Records for the task:

BEGIN

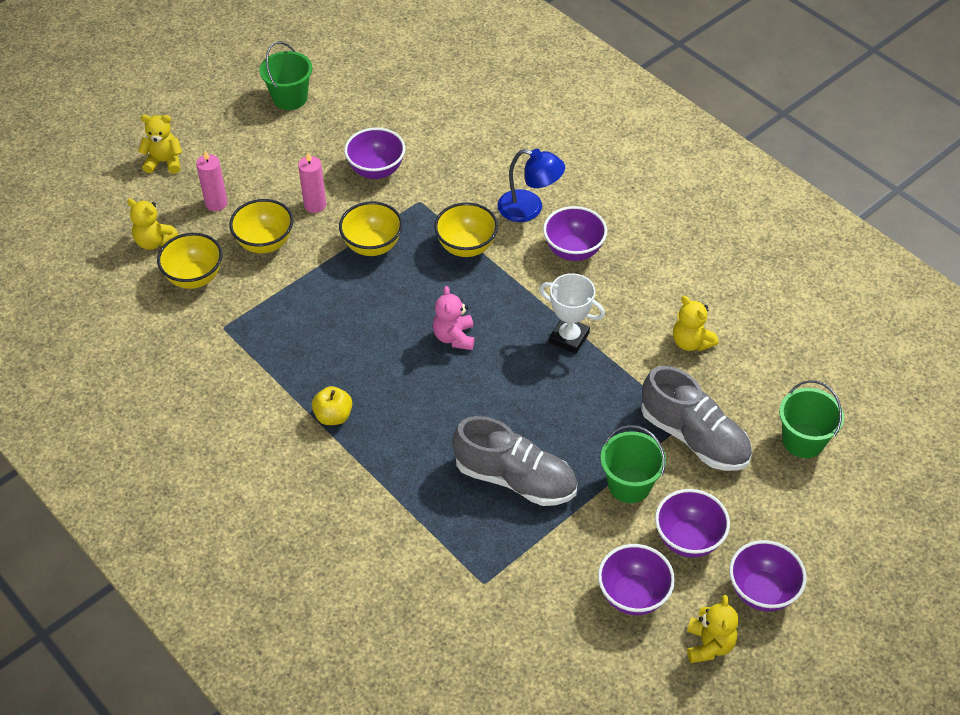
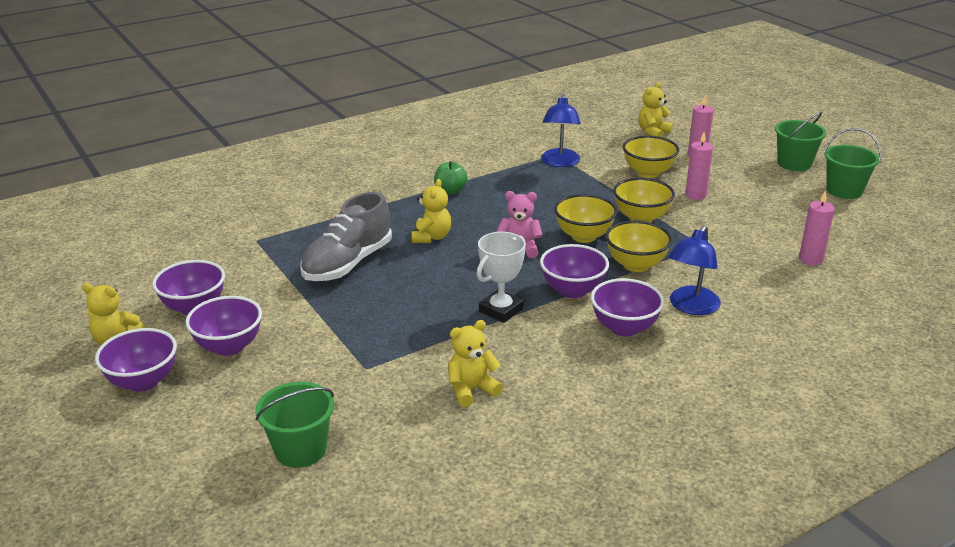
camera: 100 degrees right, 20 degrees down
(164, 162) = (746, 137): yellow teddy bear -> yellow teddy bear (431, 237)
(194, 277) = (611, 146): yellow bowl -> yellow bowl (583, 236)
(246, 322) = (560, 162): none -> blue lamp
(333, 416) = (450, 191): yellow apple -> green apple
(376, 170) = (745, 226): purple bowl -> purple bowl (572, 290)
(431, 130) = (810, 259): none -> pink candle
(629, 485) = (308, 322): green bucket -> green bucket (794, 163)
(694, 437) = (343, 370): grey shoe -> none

END
BEGIN

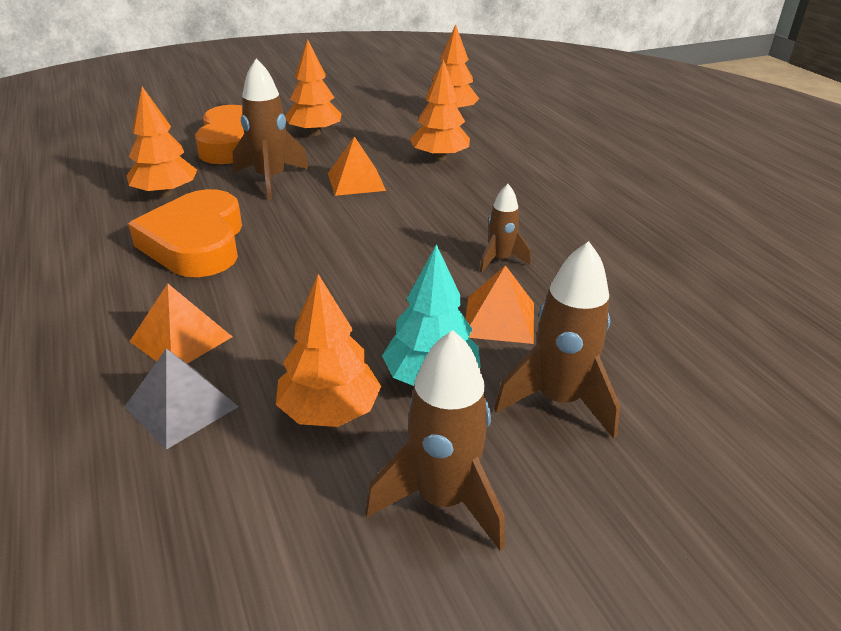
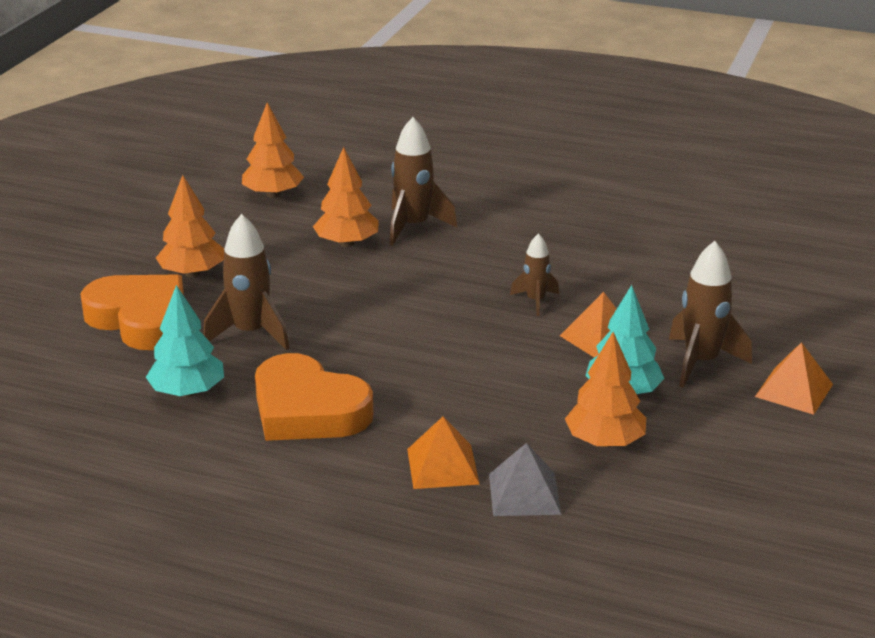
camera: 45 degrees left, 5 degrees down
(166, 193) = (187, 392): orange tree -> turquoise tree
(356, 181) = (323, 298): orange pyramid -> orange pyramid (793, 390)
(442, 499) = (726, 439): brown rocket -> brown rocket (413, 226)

END

Try it: A single number is the answer: the count of lines above that include the string "camera".

The answer: 2